#### [TO BE DONE]
Please repeat all of the data below word for word, without the pictures.

** START STORED DATA **

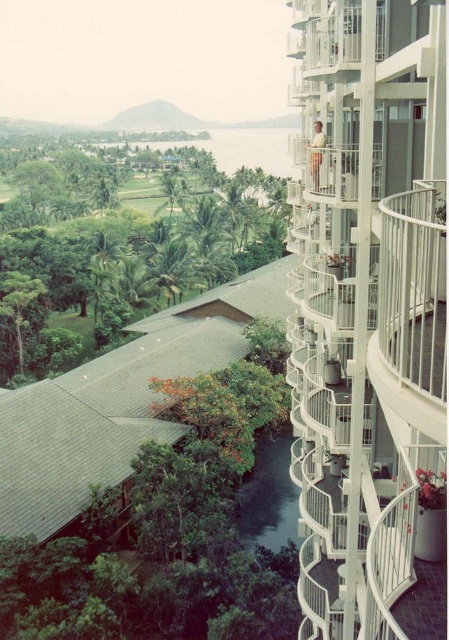
Is green leafy tree at center closer to camera compared to white metal balcony at upper center?

No, green leafy tree at center is behind white metal balcony at upper center.

Does green leafy tree at center appear over white metal balcony at upper center?

Yes.

Between point (80, 188) and point (351, 182), which one is positioned in front?

Point (351, 182) is more forward.

This screenshot has height=640, width=449. Find the location of `green leafy tree at center`. green leafy tree at center is located at coordinates (127, 243).

Which is behind, point (396, 579) or point (316, 188)?

The point (316, 188) is behind.

Can you confirm if white metal balcony at upper right is thinner than white metal balcony at upper center?

No, white metal balcony at upper right is not thinner than white metal balcony at upper center.

What do you see at coordinates (366, 301) in the screenshot? The width and height of the screenshot is (449, 640). I see `white metal balcony at upper right` at bounding box center [366, 301].

Where is `white metal balcony at upper right`? This screenshot has width=449, height=640. white metal balcony at upper right is located at coordinates (366, 301).

Does white metal balcony at upper right appear on the right side of green leafy tree at center?

Correct, you'll find white metal balcony at upper right to the right of green leafy tree at center.

Can you confirm if white metal balcony at upper right is thinner than green leafy tree at center?

Yes, white metal balcony at upper right is thinner than green leafy tree at center.

Does point (365, 436) come behind point (188, 230)?

No, it is in front of (188, 230).

I want to click on white metal balcony at upper right, so click(x=366, y=301).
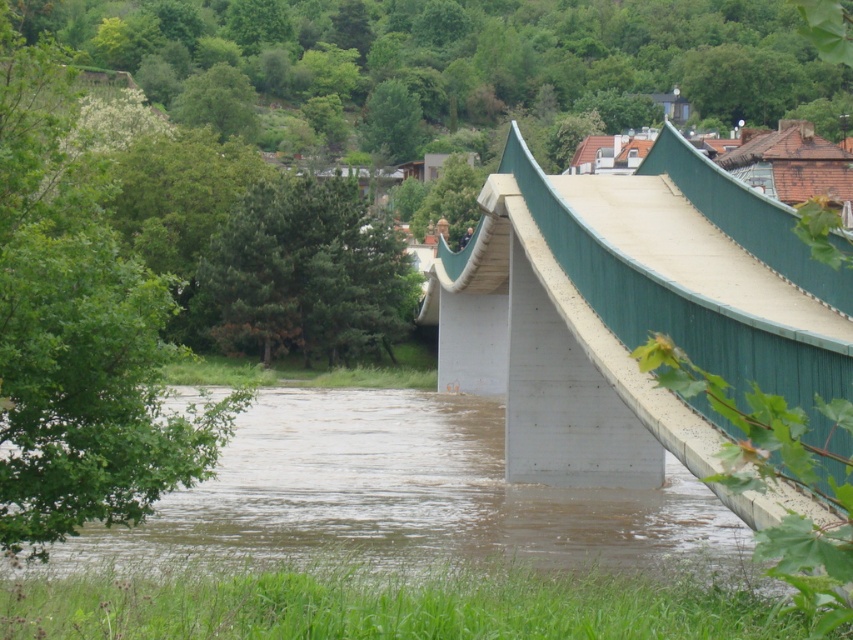
Question: Among these objects, which one is farthest from the camera?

** END STORED DATA **

#### [EXERCISE RESULT]
Is green leafy tree at center closer to camera compared to white metal balcony at upper center?

No, green leafy tree at center is behind white metal balcony at upper center.

Does green leafy tree at center appear over white metal balcony at upper center?

Yes.

Between point (80, 188) and point (351, 182), which one is positioned in front?

Point (351, 182) is more forward.

This screenshot has height=640, width=449. Find the location of `green leafy tree at center`. green leafy tree at center is located at coordinates (127, 243).

Which is behind, point (396, 579) or point (316, 188)?

The point (316, 188) is behind.

Can you confirm if white metal balcony at upper right is thinner than white metal balcony at upper center?

No, white metal balcony at upper right is not thinner than white metal balcony at upper center.

What do you see at coordinates (366, 301) in the screenshot? The width and height of the screenshot is (449, 640). I see `white metal balcony at upper right` at bounding box center [366, 301].

Where is `white metal balcony at upper right`? This screenshot has width=449, height=640. white metal balcony at upper right is located at coordinates (366, 301).

Does white metal balcony at upper right appear on the right side of green leafy tree at center?

Correct, you'll find white metal balcony at upper right to the right of green leafy tree at center.

Can you confirm if white metal balcony at upper right is thinner than green leafy tree at center?

Yes, white metal balcony at upper right is thinner than green leafy tree at center.

Does point (365, 436) come behind point (188, 230)?

No, it is in front of (188, 230).

I want to click on white metal balcony at upper right, so click(x=366, y=301).
Question: Among these objects, which one is farthest from the camera?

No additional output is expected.